[WHAT TO DO] Number of lines below with the word "cyan": state it and write nothing more.

-*-*-

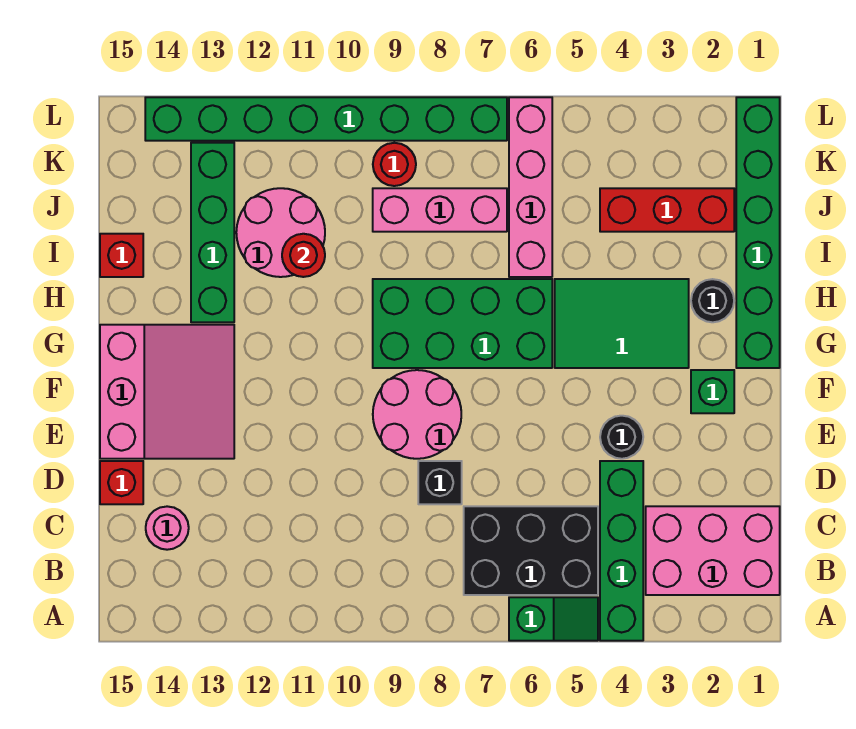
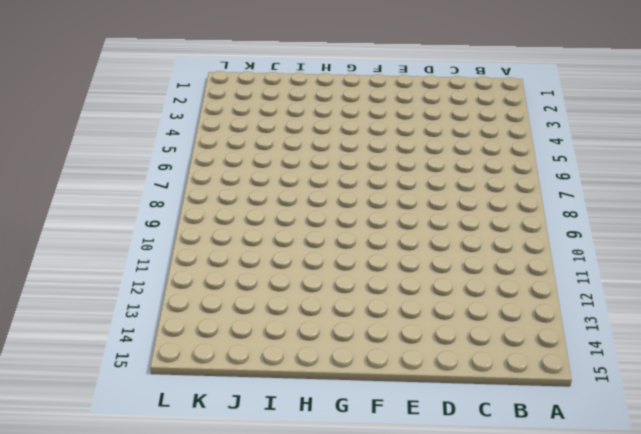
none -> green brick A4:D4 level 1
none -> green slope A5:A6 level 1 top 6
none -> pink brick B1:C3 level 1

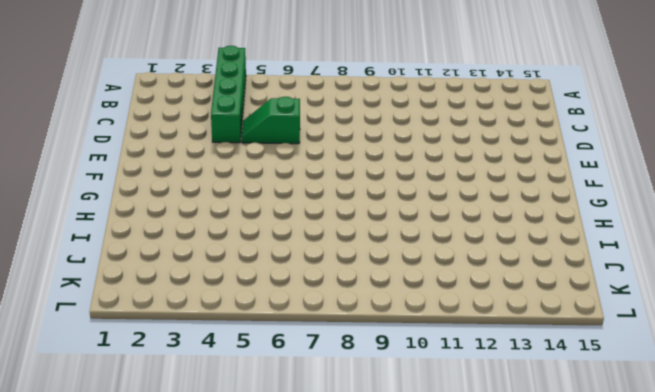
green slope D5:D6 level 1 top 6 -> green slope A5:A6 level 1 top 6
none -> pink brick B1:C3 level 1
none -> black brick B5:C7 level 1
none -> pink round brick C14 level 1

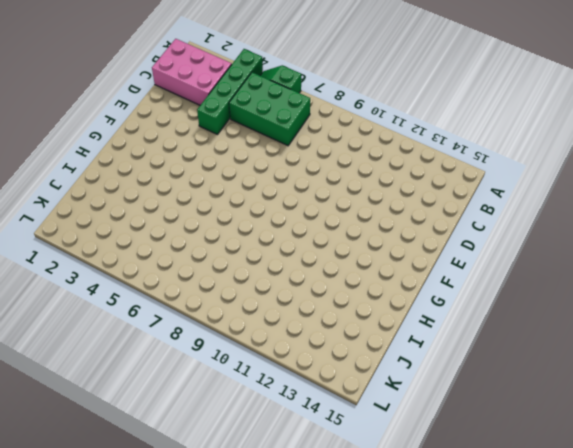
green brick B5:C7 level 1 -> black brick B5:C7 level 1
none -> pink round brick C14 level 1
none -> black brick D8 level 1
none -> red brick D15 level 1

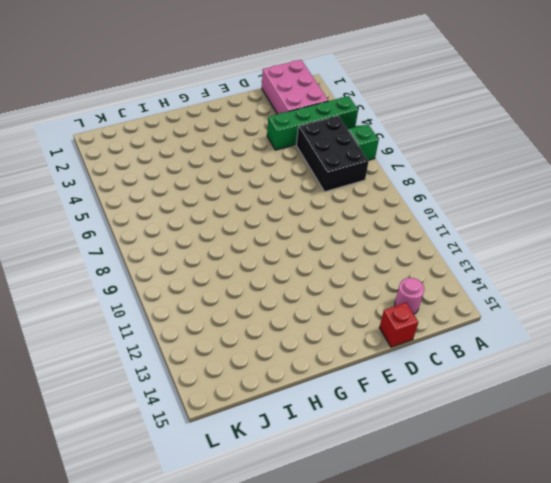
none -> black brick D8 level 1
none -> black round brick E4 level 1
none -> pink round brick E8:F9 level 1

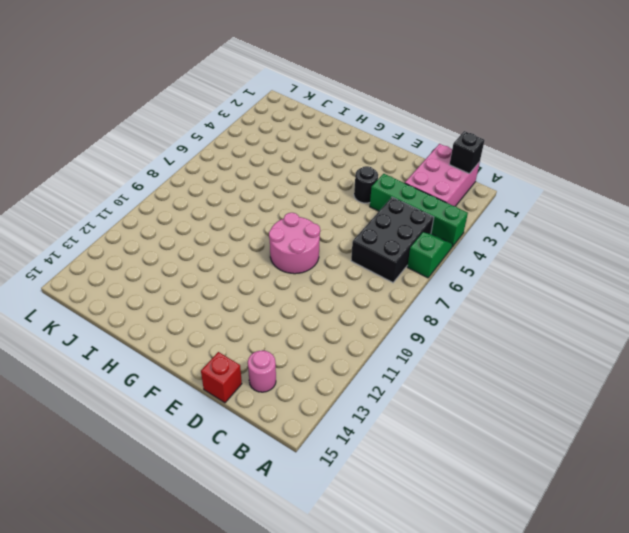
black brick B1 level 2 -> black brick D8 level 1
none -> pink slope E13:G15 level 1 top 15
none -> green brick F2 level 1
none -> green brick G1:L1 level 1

-*-*-

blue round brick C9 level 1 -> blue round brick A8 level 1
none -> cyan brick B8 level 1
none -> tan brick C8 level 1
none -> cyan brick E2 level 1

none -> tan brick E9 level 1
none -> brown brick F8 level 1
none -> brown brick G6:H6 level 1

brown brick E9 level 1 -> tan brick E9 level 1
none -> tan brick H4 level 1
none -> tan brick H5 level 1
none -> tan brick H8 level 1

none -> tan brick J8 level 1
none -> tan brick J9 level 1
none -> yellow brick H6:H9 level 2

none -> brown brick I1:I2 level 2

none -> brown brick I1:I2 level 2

-*-*-

[OUTPUT BELOW] 2